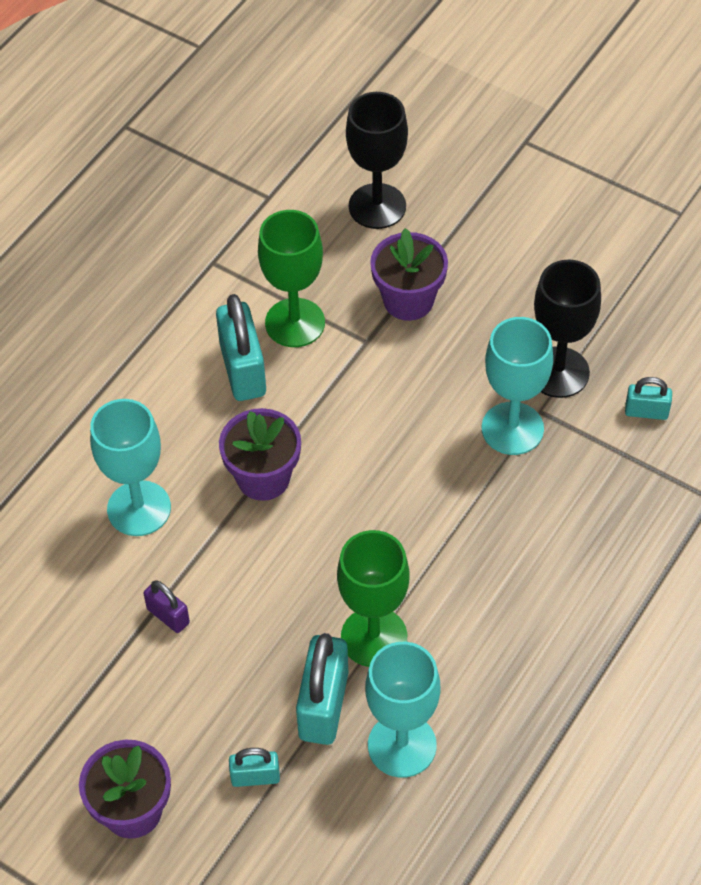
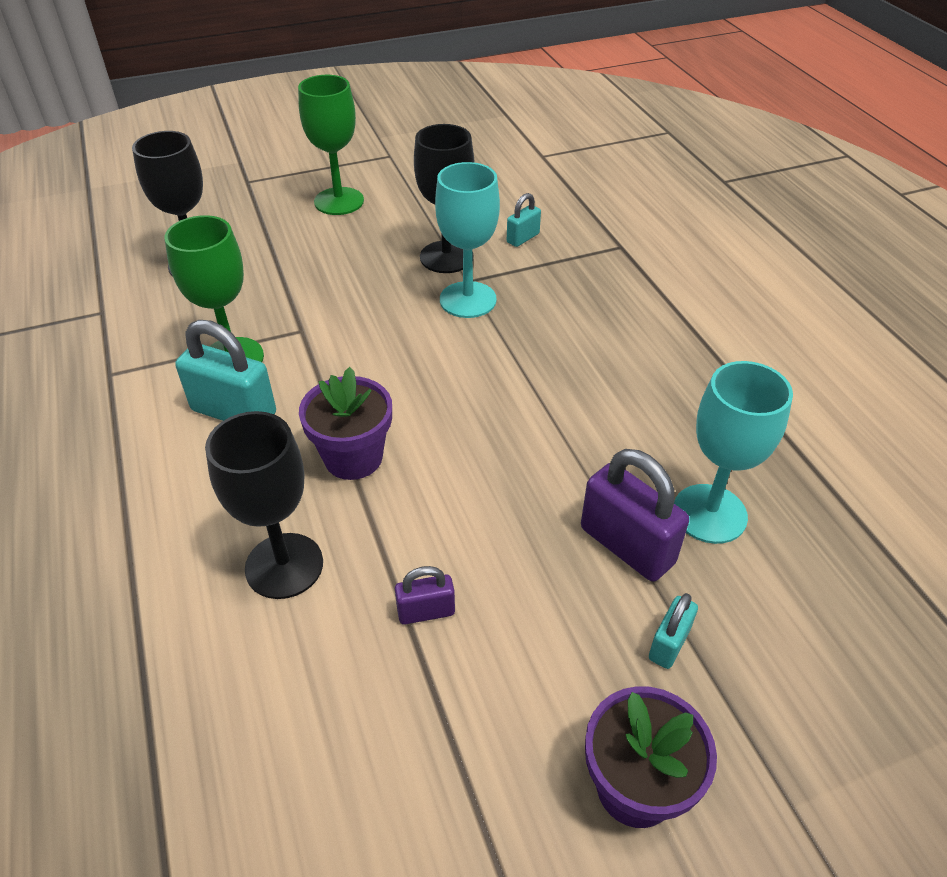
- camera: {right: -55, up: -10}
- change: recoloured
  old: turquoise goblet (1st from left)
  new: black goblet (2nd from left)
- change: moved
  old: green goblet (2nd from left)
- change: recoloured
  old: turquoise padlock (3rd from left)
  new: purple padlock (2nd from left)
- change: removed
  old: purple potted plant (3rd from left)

◆ ◆ ◆ ◆

Please transcribe exactly the line containing "- change: moved" and every line after it through the end of the records, and nothing else.

- change: moved
  old: green goblet (2nd from left)
- change: recoloured
  old: turquoise padlock (3rd from left)
  new: purple padlock (2nd from left)
- change: removed
  old: purple potted plant (3rd from left)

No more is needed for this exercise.